Task item — Search the records below for the string "stick" and copy each line where it turns up.

───── Recorded information

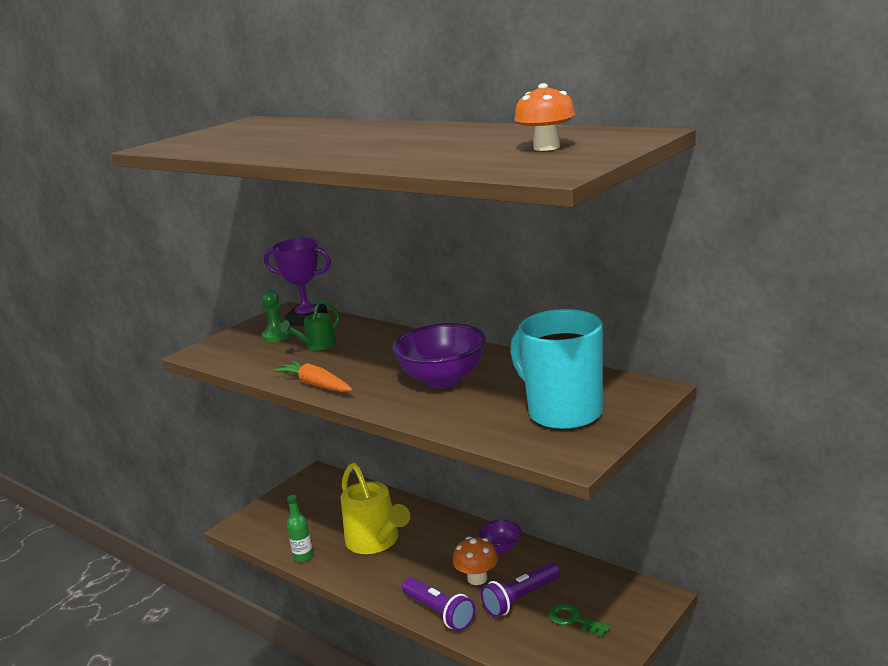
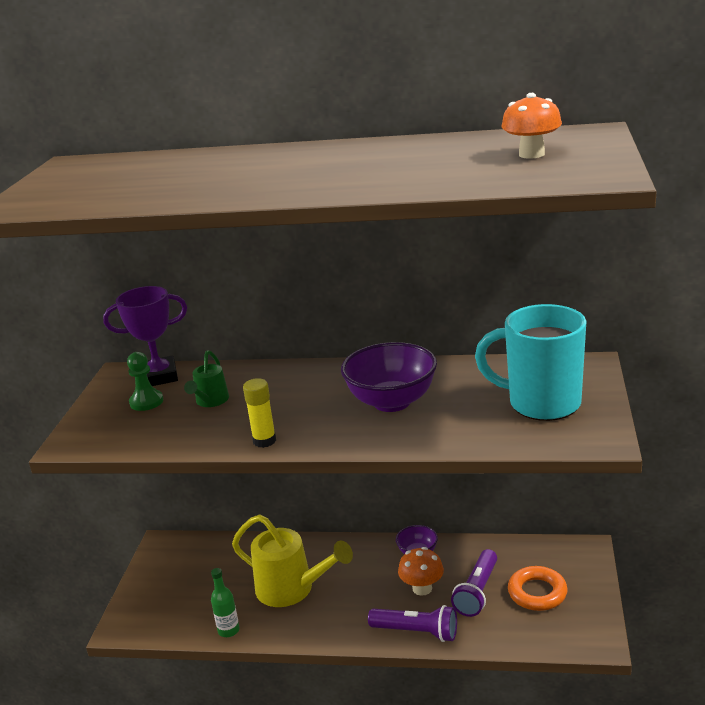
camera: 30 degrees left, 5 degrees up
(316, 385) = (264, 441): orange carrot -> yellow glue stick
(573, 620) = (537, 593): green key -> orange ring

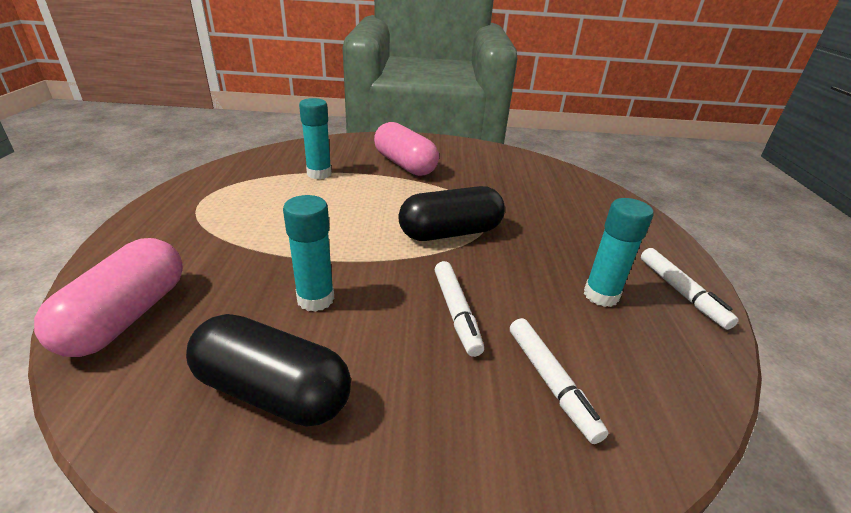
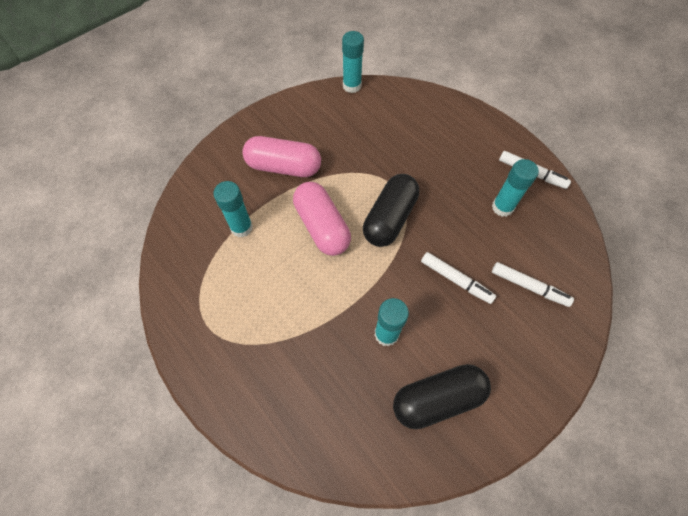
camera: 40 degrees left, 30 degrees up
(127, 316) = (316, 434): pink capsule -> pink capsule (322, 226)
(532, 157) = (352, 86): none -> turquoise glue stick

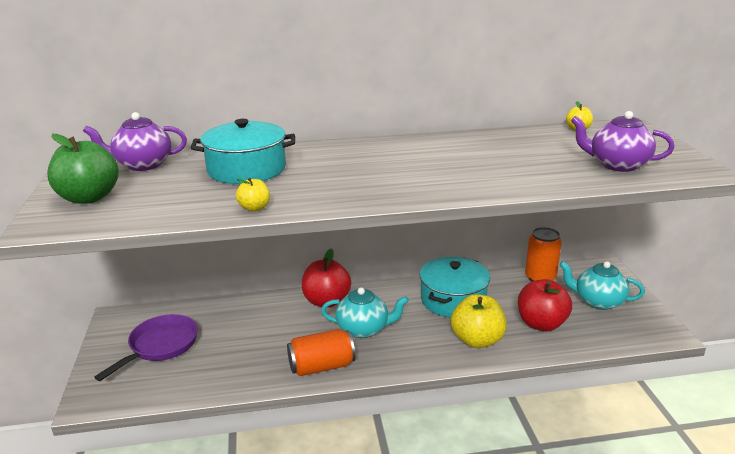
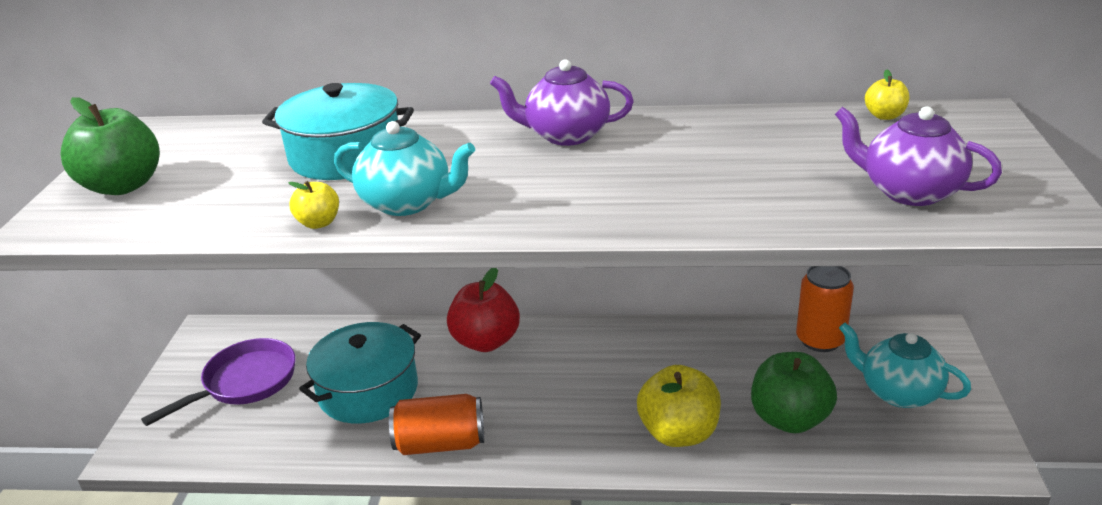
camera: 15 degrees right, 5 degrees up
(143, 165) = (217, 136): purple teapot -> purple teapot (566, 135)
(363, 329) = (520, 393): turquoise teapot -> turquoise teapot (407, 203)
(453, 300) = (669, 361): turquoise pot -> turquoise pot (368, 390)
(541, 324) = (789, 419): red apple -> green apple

──────────

Solved problem —
(316, 385) = (264, 441): orange carrot -> yellow glue stick
(532, 157) = (352, 86): none -> turquoise glue stick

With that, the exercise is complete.